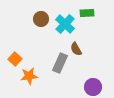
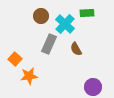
brown circle: moved 3 px up
gray rectangle: moved 11 px left, 19 px up
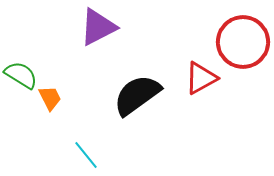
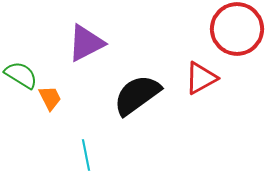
purple triangle: moved 12 px left, 16 px down
red circle: moved 6 px left, 13 px up
cyan line: rotated 28 degrees clockwise
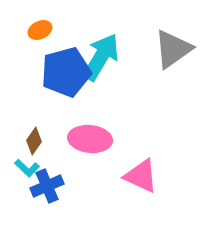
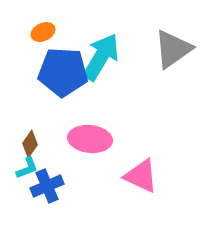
orange ellipse: moved 3 px right, 2 px down
blue pentagon: moved 3 px left; rotated 18 degrees clockwise
brown diamond: moved 4 px left, 3 px down
cyan L-shape: rotated 65 degrees counterclockwise
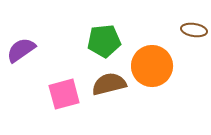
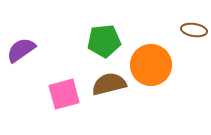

TASK BRIEF →
All lines from the line with "red circle: moved 6 px left, 13 px up" through the final line of the listing are to be printed exactly, both ends included; the pictures are not.

EXERCISE RESULT →
red circle: moved 6 px left, 13 px up
cyan line: rotated 28 degrees clockwise
orange ellipse: moved 3 px right, 2 px down
blue pentagon: moved 3 px left; rotated 18 degrees clockwise
brown diamond: moved 4 px left, 3 px down
cyan L-shape: rotated 65 degrees counterclockwise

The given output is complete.